Content starts

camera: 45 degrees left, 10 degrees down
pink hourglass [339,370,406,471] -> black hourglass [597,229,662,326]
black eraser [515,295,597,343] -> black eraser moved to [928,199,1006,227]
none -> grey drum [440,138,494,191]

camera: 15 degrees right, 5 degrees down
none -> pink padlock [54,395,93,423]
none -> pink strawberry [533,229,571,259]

Content ends
Content starts

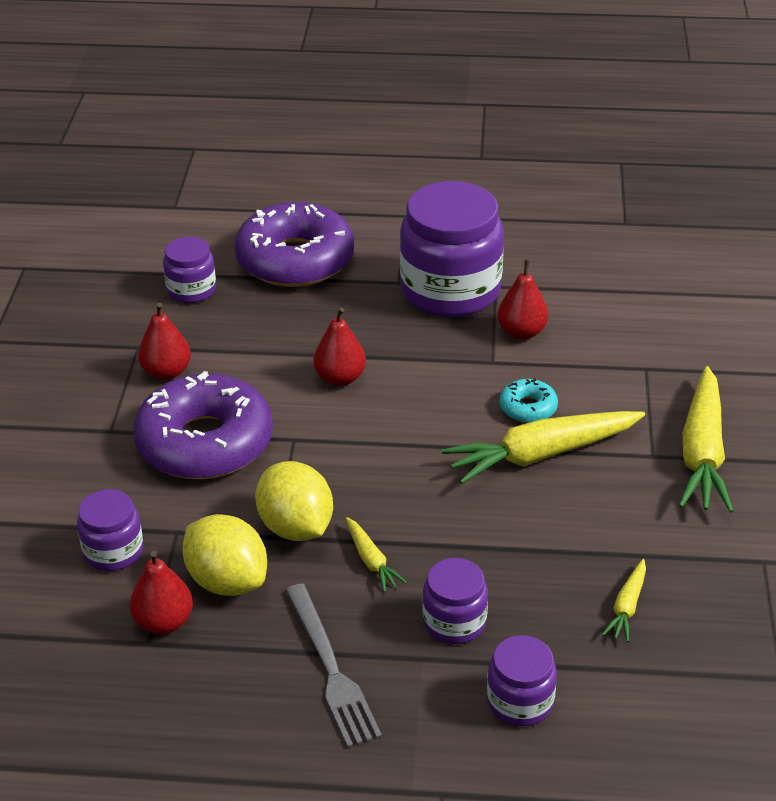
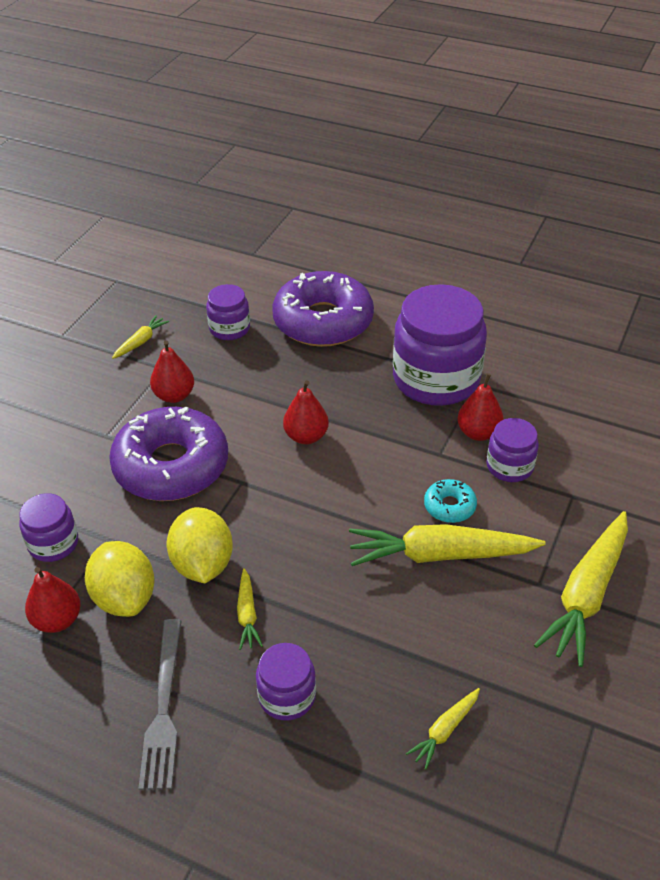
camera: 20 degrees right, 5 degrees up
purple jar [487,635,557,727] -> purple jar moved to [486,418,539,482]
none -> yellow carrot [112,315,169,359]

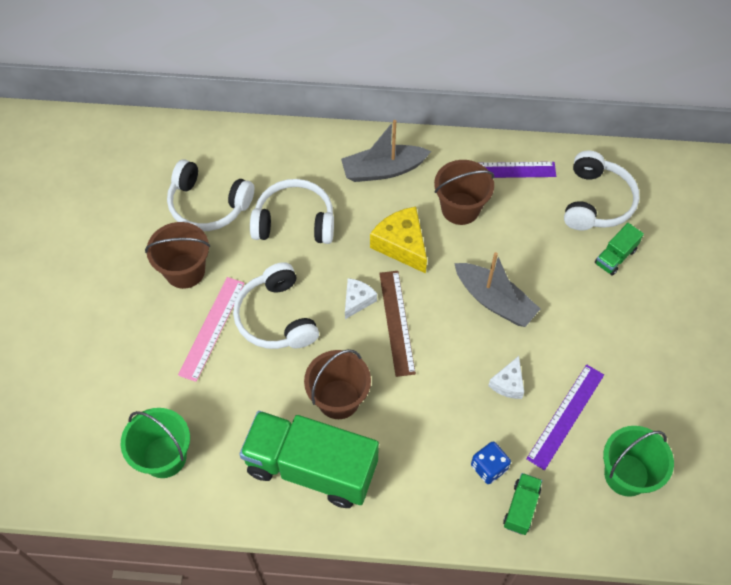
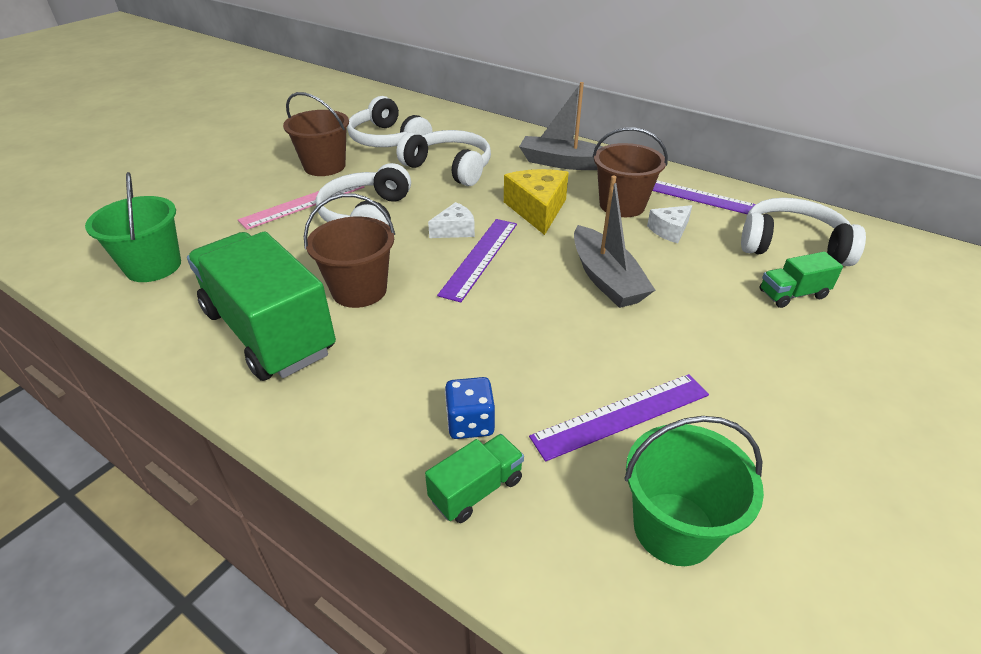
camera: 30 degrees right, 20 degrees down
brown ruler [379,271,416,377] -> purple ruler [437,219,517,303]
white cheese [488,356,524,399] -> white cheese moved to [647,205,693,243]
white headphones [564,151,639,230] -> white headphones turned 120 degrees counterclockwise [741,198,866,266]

Content ends

Set down, exactly as they stand above, the lines starting with the line with "camera: 15 degrees right, 5 degrees down" and going on through the line with "none -> pink strawberry [533,229,571,259]", and no others.

camera: 15 degrees right, 5 degrees down
none -> pink padlock [54,395,93,423]
none -> pink strawberry [533,229,571,259]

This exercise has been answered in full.